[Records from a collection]
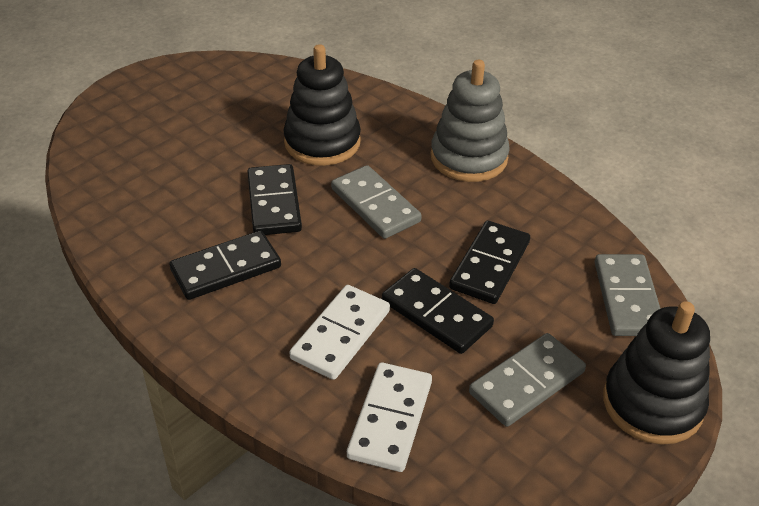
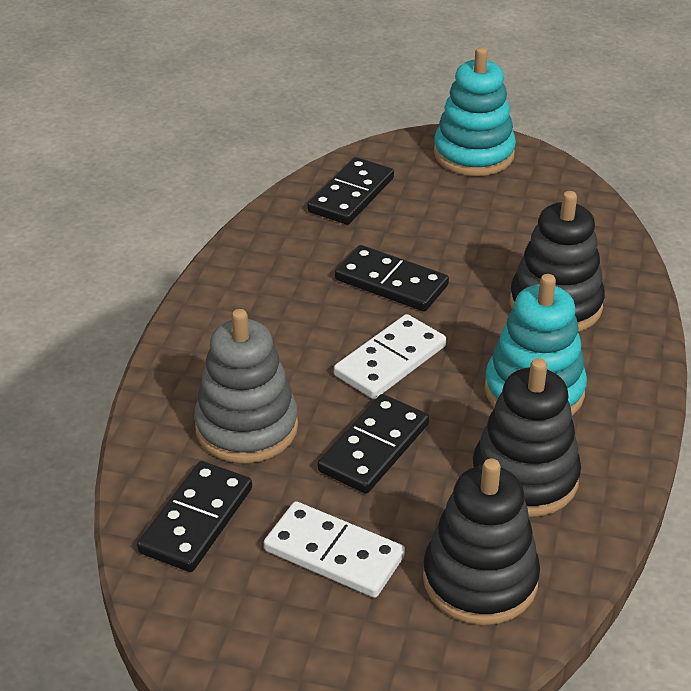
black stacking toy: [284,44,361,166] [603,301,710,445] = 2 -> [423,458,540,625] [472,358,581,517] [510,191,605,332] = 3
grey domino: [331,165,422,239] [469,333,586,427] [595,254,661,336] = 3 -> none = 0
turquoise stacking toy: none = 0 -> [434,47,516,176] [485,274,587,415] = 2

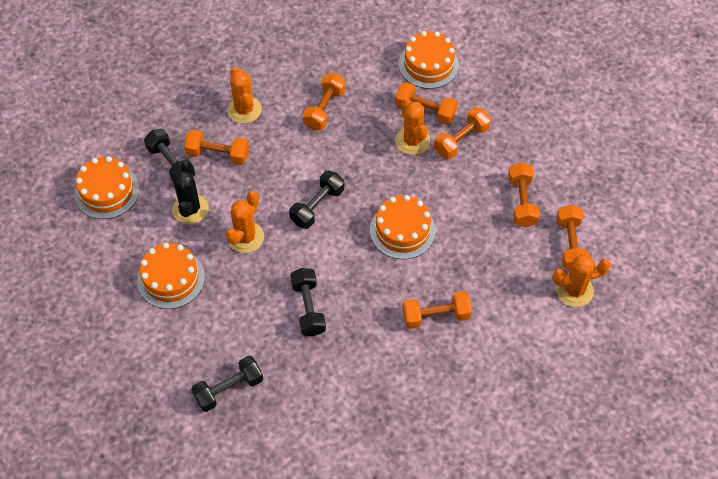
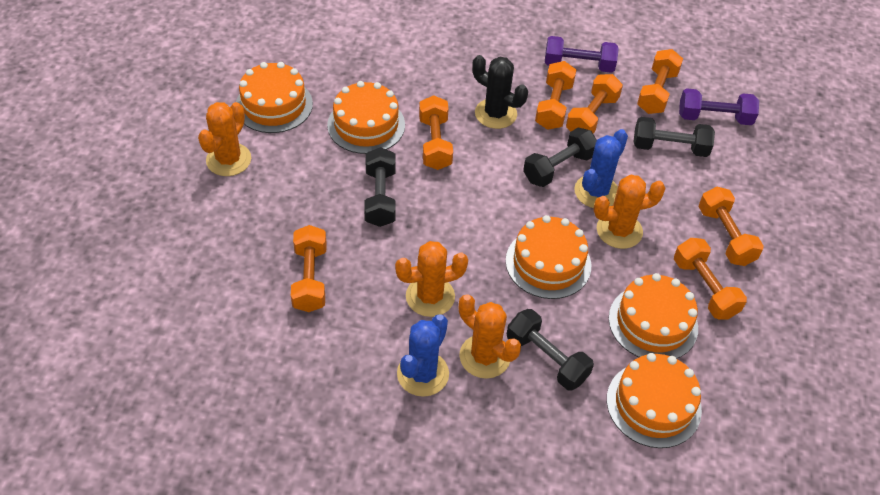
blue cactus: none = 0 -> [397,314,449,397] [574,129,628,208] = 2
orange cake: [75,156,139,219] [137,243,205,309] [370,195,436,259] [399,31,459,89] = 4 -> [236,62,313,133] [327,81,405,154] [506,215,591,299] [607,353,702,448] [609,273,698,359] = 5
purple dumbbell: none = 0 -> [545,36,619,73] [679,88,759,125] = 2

__WHAT IS REQUIRED__.
Reproduce the records exactly, starting with their first line and ending with the line that contains "turquoise stacking toy: none", though pictures should be dropped.

__RESULT FOR THIS EXERCISE__.
black stacking toy: [284,44,361,166] [603,301,710,445] = 2 -> [423,458,540,625] [472,358,581,517] [510,191,605,332] = 3
grey domino: [331,165,422,239] [469,333,586,427] [595,254,661,336] = 3 -> none = 0
turquoise stacking toy: none = 0 -> [434,47,516,176] [485,274,587,415] = 2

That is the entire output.